• Request: Pull out every line of the data below that contains the string "major", matching case exactly.

Dataset items
========================

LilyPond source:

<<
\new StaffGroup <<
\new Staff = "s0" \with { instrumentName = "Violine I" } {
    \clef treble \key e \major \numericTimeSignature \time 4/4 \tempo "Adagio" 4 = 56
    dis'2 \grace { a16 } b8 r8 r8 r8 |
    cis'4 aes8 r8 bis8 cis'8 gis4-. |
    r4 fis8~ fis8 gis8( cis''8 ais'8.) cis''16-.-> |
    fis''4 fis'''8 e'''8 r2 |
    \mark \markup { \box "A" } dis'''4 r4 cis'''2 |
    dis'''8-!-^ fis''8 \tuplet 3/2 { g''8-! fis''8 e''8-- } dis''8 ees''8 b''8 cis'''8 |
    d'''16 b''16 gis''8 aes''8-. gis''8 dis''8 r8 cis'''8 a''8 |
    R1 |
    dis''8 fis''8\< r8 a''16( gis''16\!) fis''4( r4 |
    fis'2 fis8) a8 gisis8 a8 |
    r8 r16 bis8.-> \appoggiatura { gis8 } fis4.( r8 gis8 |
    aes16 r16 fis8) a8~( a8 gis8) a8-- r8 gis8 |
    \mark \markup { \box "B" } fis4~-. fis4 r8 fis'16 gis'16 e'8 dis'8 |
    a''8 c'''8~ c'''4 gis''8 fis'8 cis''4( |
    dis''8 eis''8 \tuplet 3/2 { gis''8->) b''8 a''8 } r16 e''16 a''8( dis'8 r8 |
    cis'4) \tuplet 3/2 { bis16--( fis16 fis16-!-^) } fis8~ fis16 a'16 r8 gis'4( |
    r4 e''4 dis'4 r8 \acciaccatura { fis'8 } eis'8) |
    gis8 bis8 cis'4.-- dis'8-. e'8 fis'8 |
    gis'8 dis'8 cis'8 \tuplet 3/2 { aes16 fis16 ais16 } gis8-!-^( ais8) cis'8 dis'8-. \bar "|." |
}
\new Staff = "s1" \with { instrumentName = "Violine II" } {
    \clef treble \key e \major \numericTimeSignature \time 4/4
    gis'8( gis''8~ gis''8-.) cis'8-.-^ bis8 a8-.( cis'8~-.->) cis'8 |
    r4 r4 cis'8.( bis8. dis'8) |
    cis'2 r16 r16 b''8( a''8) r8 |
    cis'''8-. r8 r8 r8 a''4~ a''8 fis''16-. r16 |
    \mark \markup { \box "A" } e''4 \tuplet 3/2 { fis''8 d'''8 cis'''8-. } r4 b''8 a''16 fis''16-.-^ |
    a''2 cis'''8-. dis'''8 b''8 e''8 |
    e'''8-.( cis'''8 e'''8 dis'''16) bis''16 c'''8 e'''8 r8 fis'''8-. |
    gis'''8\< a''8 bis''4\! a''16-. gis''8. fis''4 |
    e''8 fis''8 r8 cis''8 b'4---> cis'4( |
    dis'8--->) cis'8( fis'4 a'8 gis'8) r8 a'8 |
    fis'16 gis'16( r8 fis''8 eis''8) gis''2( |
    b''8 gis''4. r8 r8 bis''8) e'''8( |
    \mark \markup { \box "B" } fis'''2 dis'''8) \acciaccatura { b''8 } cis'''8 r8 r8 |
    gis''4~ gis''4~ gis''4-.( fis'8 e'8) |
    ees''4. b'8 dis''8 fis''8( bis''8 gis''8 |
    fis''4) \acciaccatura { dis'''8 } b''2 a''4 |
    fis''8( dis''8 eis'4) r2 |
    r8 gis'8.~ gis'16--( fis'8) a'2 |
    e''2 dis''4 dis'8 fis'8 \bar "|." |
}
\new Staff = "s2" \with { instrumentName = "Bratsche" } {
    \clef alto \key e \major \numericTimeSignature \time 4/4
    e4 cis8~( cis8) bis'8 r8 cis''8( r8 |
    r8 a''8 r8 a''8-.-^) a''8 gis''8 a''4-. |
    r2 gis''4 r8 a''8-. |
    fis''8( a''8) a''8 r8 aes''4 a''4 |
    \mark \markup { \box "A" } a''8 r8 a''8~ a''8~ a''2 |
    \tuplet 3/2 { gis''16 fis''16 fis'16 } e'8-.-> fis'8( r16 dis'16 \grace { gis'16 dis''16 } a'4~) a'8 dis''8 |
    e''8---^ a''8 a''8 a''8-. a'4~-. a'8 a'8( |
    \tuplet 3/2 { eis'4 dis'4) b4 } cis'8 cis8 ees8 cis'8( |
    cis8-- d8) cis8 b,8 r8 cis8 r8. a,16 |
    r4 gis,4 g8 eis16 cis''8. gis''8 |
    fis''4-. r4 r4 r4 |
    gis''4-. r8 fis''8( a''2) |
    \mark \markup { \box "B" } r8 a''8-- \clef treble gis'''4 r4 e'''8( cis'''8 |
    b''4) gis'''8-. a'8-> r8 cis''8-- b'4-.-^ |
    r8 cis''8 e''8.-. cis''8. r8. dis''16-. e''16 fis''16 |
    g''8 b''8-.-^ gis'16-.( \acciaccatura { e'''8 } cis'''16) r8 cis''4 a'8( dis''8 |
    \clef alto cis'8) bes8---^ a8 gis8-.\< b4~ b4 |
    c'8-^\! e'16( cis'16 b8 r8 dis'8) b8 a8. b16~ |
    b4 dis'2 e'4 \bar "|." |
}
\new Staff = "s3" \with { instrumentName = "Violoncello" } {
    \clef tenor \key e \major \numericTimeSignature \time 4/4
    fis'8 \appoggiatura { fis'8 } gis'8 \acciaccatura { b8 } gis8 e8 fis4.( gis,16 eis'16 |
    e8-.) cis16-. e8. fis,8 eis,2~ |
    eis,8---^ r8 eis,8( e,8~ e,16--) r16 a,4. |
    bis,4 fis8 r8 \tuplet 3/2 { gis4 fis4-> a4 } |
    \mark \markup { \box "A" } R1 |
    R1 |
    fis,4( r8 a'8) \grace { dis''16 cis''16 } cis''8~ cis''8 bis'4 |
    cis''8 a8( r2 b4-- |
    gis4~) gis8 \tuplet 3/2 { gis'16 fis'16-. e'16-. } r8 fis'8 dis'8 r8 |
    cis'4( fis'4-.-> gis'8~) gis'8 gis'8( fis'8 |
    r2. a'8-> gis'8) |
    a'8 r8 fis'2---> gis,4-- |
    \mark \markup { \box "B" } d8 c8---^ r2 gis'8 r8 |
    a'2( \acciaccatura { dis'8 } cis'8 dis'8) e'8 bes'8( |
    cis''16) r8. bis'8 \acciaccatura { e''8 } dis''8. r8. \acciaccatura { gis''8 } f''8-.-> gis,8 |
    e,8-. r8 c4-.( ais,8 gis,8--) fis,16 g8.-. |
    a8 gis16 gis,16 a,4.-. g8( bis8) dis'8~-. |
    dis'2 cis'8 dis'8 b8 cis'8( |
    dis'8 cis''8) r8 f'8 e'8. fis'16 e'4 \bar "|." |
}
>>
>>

========================

• Task answer:
    \clef treble \key e \major \numericTimeSignature \time 4/4 \tempo "Adagio" 4 = 56
    \clef treble \key e \major \numericTimeSignature \time 4/4
    \clef alto \key e \major \numericTimeSignature \time 4/4
    \clef tenor \key e \major \numericTimeSignature \time 4/4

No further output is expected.